*** Opening Records supplied ***

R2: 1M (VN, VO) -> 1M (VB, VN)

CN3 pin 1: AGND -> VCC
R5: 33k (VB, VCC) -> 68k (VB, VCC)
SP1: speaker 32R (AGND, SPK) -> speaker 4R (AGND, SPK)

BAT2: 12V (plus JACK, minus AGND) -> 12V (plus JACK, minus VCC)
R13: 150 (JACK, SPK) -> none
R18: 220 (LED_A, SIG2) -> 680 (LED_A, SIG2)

*** Closing Records supplied ***

● **Exercise details**:
Every line from the one containing "SP1: speaker 32R" to the end of the material above must be written out exactly. Nothing else is wanted.

● **Answer section**:
SP1: speaker 32R (AGND, SPK) -> speaker 4R (AGND, SPK)

BAT2: 12V (plus JACK, minus AGND) -> 12V (plus JACK, minus VCC)
R13: 150 (JACK, SPK) -> none
R18: 220 (LED_A, SIG2) -> 680 (LED_A, SIG2)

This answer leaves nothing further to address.